*** Block opens ***

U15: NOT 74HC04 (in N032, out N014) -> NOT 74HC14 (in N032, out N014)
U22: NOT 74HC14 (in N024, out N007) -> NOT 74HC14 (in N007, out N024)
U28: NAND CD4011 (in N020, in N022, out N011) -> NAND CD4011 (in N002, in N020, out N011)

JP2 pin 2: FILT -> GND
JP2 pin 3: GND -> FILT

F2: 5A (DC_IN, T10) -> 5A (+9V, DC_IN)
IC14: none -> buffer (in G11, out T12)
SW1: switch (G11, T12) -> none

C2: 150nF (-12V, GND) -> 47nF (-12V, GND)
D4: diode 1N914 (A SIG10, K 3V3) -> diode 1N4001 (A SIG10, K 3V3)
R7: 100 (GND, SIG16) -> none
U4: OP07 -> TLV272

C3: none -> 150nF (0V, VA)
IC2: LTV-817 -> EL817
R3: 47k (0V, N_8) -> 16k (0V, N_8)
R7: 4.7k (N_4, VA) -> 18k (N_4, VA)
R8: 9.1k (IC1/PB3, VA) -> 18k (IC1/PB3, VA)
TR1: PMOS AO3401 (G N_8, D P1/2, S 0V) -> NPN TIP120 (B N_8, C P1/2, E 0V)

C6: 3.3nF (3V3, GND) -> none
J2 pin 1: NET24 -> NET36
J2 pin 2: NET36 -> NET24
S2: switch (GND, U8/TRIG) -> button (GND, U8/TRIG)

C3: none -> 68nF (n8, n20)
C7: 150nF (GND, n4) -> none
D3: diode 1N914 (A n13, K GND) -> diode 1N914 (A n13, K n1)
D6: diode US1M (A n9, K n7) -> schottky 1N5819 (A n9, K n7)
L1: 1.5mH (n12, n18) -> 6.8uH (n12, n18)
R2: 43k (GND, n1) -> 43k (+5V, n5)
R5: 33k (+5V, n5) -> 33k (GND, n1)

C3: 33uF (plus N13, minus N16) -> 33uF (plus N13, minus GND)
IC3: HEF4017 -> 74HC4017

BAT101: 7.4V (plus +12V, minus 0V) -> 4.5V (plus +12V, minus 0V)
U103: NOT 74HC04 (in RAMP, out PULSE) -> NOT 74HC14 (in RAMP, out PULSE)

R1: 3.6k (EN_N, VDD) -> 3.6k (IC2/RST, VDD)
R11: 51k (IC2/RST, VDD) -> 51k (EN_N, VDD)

*** Block closes ***

## WORK REQUIRED:
In the entries, the line containing "R1: 3.6k (EN_N, VDD) -> 3.6k (IC2/RST, VDD)" and every line after it through the last are to be duplicated exactly, and no other line is to be included.

## ANSWER FOR THIS EXERCISE:
R1: 3.6k (EN_N, VDD) -> 3.6k (IC2/RST, VDD)
R11: 51k (IC2/RST, VDD) -> 51k (EN_N, VDD)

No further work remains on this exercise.